══ Records for processing ══

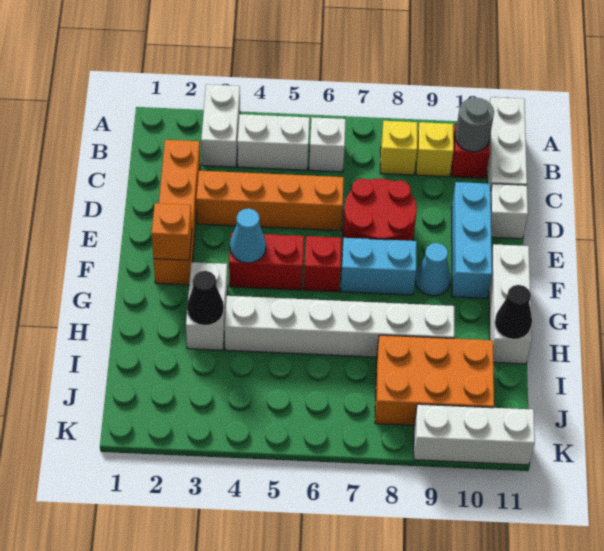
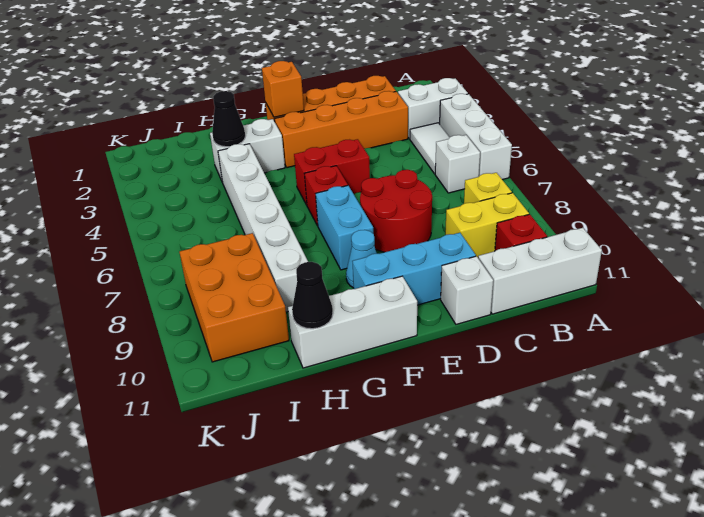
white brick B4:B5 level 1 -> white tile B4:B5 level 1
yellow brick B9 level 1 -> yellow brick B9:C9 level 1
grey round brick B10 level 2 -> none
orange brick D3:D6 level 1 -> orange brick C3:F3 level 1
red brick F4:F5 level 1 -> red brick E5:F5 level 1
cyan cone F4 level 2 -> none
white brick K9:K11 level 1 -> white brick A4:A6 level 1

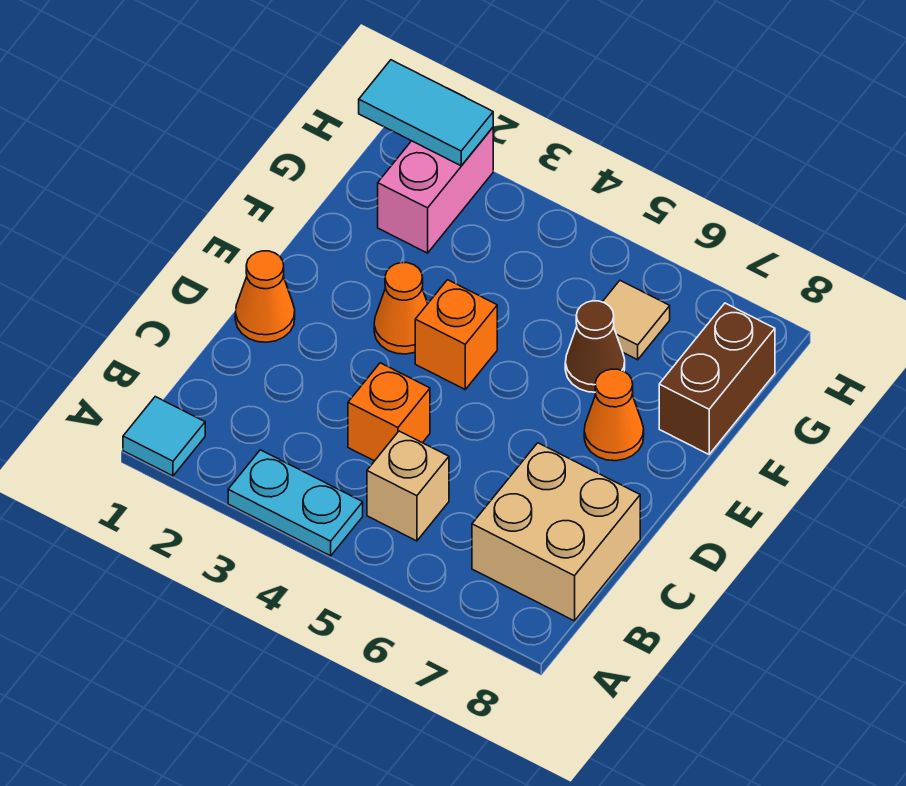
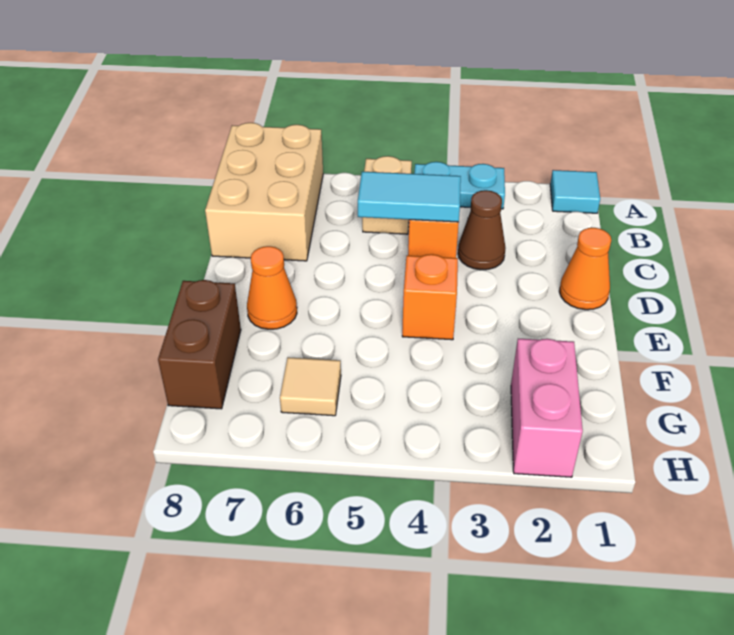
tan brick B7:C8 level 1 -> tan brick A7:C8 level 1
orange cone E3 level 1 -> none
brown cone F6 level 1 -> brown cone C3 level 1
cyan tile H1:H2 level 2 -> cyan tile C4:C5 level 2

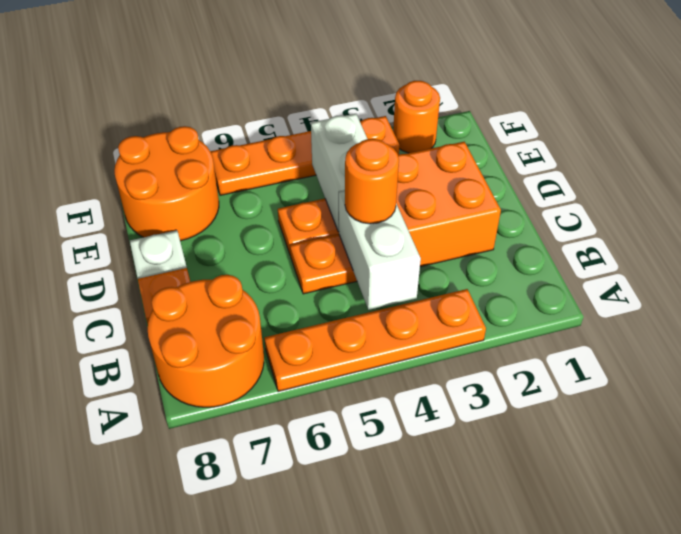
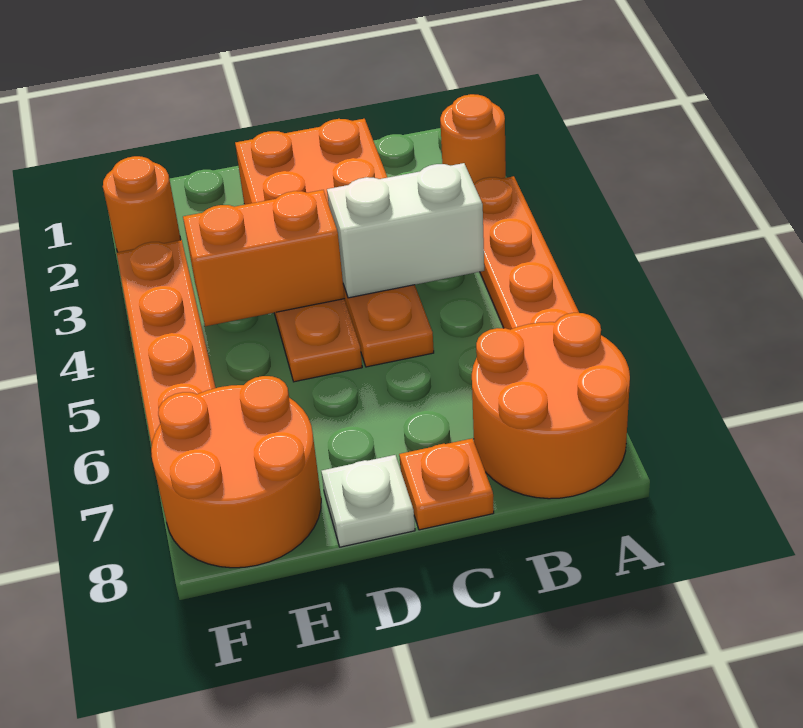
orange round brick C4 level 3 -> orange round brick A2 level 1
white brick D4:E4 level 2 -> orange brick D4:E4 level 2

═══

**Work task**:
Across the data above, count every line with "brick" in it and write only the total.

**Result below**:
9